(GIVEN ENTRIES)
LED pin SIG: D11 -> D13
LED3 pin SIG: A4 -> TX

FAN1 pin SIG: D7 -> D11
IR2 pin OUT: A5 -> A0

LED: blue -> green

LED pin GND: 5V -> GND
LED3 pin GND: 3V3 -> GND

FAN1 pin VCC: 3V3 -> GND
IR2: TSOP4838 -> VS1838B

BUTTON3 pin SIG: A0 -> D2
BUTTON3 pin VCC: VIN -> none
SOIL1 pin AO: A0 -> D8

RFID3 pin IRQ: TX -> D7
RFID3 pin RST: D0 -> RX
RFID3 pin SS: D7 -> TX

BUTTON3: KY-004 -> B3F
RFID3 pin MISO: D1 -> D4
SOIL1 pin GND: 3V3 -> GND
(End GIVEN ENTRIES)
* _EXERCISE BRIEF_:
Set all of the records down again, exactly as they stand.

* _ANSWER TO THIS TASK_:
LED pin SIG: D11 -> D13
LED3 pin SIG: A4 -> TX

FAN1 pin SIG: D7 -> D11
IR2 pin OUT: A5 -> A0

LED: blue -> green

LED pin GND: 5V -> GND
LED3 pin GND: 3V3 -> GND

FAN1 pin VCC: 3V3 -> GND
IR2: TSOP4838 -> VS1838B

BUTTON3 pin SIG: A0 -> D2
BUTTON3 pin VCC: VIN -> none
SOIL1 pin AO: A0 -> D8

RFID3 pin IRQ: TX -> D7
RFID3 pin RST: D0 -> RX
RFID3 pin SS: D7 -> TX

BUTTON3: KY-004 -> B3F
RFID3 pin MISO: D1 -> D4
SOIL1 pin GND: 3V3 -> GND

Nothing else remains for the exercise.